▶ _RECORDED INFORMATION_
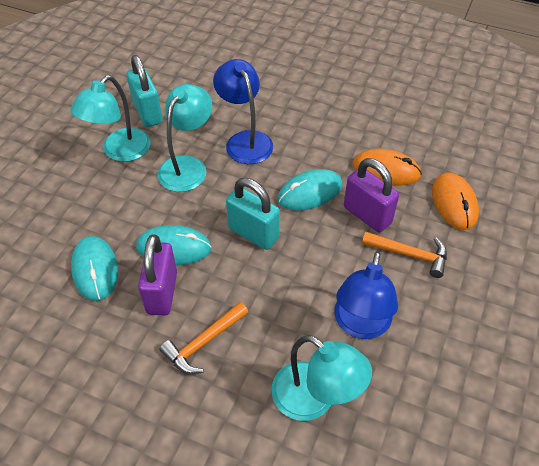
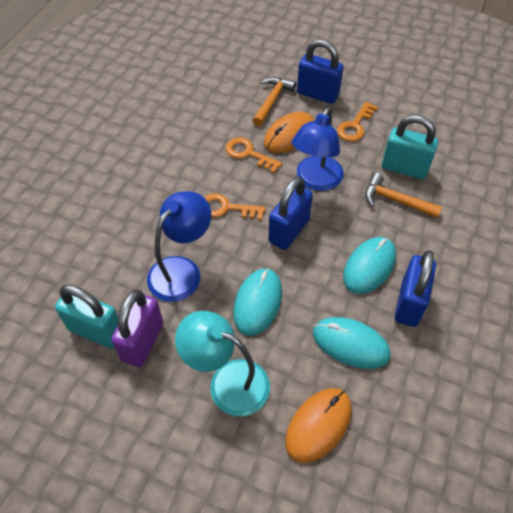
blue padlock: none = 0 -> [269,176,313,250] [297,39,344,104] [395,250,436,327] = 3
orange key: none = 0 -> [204,193,265,220] [226,137,282,173] [337,102,378,141] = 3
purple padlock: [138,234,177,315] [344,158,399,232] = 2 -> [111,290,163,367] = 1
turquoise lamp: [70,75,151,162] [157,84,212,192] [272,335,372,421] = 3 -> [175,311,270,416] = 1

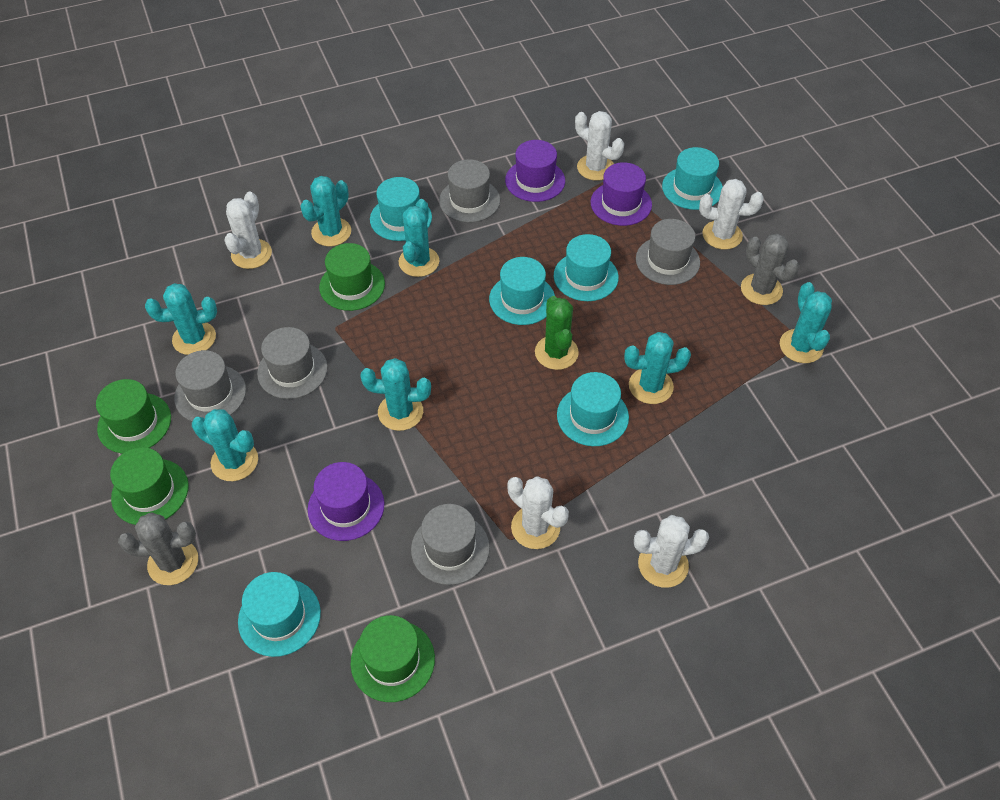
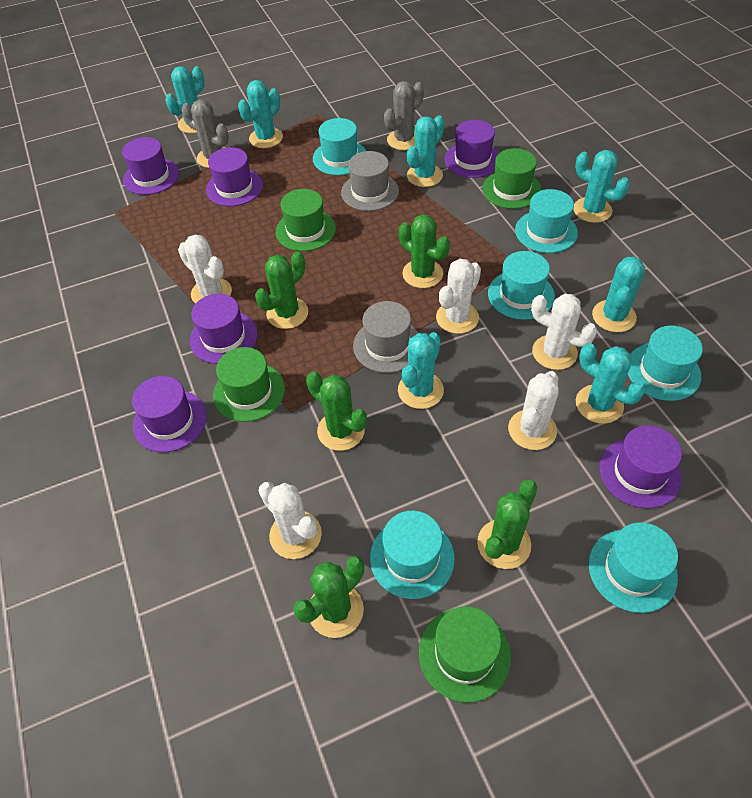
green cactus: [535,296,579,370] = 1 -> [255,251,308,329] [294,556,364,638] [306,372,367,451] [399,214,450,288] [477,480,537,569] = 5
grey hat: [174,350,246,421] [257,327,328,399] [411,504,490,585] [439,159,500,223] [636,219,700,285] = 5 -> [341,151,399,211] [353,301,418,373] = 2
purple hat: [308,462,384,541] [505,140,565,202] [591,162,652,226] = 3 -> [122,137,179,195] [132,376,207,452] [190,294,258,364] [206,147,263,206] [445,120,499,178] [599,426,682,509] = 6

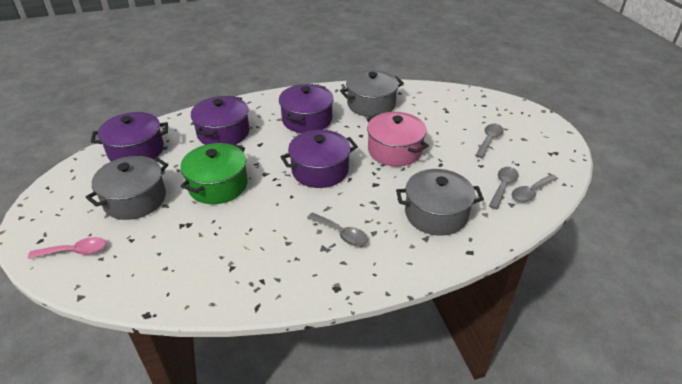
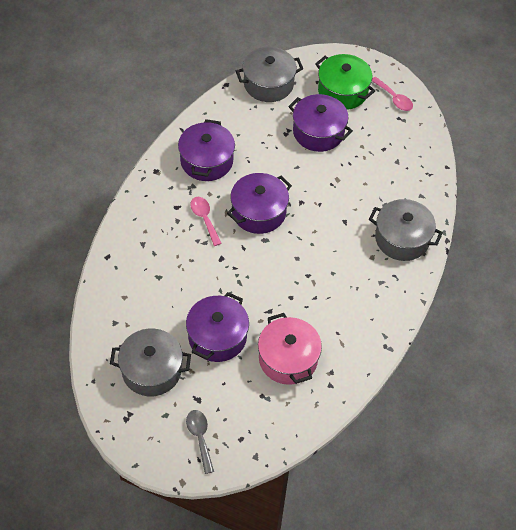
grey spoon: [307,212,368,246] [475,124,503,158] [489,167,519,209] [512,174,558,202] = 4 -> [186,410,214,474] = 1
pink spoon: [28,237,106,259] = 1 -> [190,197,222,246] [372,77,413,111] = 2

▶ _PROBLEM_
With the pictures removed, return the full listing exactly as given.

▶ _EXERCISE SOLUTION_
blue padlock: none = 0 -> [269,176,313,250] [297,39,344,104] [395,250,436,327] = 3
orange key: none = 0 -> [204,193,265,220] [226,137,282,173] [337,102,378,141] = 3
purple padlock: [138,234,177,315] [344,158,399,232] = 2 -> [111,290,163,367] = 1
turquoise lamp: [70,75,151,162] [157,84,212,192] [272,335,372,421] = 3 -> [175,311,270,416] = 1

green cactus: [535,296,579,370] = 1 -> [255,251,308,329] [294,556,364,638] [306,372,367,451] [399,214,450,288] [477,480,537,569] = 5
grey hat: [174,350,246,421] [257,327,328,399] [411,504,490,585] [439,159,500,223] [636,219,700,285] = 5 -> [341,151,399,211] [353,301,418,373] = 2
purple hat: [308,462,384,541] [505,140,565,202] [591,162,652,226] = 3 -> [122,137,179,195] [132,376,207,452] [190,294,258,364] [206,147,263,206] [445,120,499,178] [599,426,682,509] = 6

grey spoon: [307,212,368,246] [475,124,503,158] [489,167,519,209] [512,174,558,202] = 4 -> [186,410,214,474] = 1
pink spoon: [28,237,106,259] = 1 -> [190,197,222,246] [372,77,413,111] = 2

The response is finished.